** Task statement **
Of the entries below, return only those lines from the line with "(670, 427) = (314, 380): none -> grey book" to the line with "(895, 273) = (659, 397): yellow", exactly, both included.

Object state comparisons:
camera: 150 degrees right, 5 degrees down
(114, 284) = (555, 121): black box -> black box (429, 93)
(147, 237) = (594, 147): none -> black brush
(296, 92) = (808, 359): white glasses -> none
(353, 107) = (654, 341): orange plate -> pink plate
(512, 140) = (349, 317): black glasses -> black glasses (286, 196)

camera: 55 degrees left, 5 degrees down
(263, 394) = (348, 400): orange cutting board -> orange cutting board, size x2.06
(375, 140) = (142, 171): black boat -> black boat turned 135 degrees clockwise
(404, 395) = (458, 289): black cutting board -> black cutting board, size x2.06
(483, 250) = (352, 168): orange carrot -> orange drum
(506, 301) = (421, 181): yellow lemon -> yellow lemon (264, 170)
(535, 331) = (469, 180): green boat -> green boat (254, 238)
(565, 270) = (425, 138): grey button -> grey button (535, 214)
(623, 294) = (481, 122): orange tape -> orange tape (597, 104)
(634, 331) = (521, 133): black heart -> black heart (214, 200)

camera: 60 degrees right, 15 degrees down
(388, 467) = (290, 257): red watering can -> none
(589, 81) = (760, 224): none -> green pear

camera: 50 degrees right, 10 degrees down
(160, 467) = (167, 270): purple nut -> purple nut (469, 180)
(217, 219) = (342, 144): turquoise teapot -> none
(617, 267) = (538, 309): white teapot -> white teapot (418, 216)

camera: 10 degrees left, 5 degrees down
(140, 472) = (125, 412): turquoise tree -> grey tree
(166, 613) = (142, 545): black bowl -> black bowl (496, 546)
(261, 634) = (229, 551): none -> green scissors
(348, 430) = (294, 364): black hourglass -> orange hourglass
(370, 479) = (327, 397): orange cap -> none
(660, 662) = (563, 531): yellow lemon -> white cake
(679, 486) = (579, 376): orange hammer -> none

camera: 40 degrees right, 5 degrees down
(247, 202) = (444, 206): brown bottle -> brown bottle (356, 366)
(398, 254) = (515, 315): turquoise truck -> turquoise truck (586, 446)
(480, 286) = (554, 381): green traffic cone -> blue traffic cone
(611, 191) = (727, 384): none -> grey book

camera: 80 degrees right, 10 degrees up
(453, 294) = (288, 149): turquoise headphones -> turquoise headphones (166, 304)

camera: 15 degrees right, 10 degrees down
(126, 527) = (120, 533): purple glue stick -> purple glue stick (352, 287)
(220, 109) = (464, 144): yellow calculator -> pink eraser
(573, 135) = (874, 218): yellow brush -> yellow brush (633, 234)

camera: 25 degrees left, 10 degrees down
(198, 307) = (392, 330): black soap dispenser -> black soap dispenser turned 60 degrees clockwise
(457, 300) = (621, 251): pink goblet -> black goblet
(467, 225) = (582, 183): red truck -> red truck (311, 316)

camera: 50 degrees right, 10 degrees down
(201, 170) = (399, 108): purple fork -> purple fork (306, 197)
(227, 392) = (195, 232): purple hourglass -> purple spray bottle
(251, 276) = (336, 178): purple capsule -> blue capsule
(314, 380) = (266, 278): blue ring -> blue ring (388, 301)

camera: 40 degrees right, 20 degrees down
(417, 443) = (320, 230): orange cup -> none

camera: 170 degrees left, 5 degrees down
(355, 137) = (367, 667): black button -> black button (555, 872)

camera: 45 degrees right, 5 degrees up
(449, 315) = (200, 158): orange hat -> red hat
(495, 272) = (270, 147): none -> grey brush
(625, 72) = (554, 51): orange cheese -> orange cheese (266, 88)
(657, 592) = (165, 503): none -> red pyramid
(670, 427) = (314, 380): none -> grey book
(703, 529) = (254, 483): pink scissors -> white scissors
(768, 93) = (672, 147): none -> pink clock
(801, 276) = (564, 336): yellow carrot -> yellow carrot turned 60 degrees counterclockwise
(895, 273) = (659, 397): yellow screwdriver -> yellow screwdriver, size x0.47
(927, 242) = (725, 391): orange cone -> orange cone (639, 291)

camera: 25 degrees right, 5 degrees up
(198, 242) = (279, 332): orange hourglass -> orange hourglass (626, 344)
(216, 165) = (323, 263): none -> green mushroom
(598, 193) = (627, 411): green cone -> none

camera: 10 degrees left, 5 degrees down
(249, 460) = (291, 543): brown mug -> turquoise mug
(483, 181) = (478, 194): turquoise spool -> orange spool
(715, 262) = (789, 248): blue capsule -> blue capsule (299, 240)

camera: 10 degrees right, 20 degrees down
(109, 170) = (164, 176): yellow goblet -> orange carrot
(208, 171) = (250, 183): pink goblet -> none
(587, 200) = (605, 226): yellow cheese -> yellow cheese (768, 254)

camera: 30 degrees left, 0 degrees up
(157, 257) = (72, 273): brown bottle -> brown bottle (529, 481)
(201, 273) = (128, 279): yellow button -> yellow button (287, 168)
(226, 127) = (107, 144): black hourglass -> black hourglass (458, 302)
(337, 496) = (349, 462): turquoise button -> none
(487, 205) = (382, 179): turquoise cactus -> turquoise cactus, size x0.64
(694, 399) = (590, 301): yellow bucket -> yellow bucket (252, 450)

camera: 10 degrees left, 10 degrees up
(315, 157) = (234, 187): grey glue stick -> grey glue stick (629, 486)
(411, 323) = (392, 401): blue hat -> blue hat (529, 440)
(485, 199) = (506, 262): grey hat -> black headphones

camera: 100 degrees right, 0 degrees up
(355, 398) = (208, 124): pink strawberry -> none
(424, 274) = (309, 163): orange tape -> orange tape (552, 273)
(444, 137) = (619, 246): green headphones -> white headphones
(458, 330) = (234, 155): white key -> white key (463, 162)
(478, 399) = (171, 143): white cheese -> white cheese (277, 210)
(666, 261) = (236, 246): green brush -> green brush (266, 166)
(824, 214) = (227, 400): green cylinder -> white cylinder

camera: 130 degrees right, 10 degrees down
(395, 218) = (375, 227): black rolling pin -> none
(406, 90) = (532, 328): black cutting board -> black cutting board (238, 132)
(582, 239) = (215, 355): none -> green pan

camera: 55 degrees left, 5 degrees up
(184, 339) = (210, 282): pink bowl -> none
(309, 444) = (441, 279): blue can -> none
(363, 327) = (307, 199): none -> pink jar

** Written answer **
(670, 427) = (314, 380): none -> grey book
(703, 529) = (254, 483): pink scissors -> white scissors
(768, 93) = (672, 147): none -> pink clock
(801, 276) = (564, 336): yellow carrot -> yellow carrot turned 60 degrees counterclockwise
(895, 273) = (659, 397): yellow screwdriver -> yellow screwdriver, size x0.47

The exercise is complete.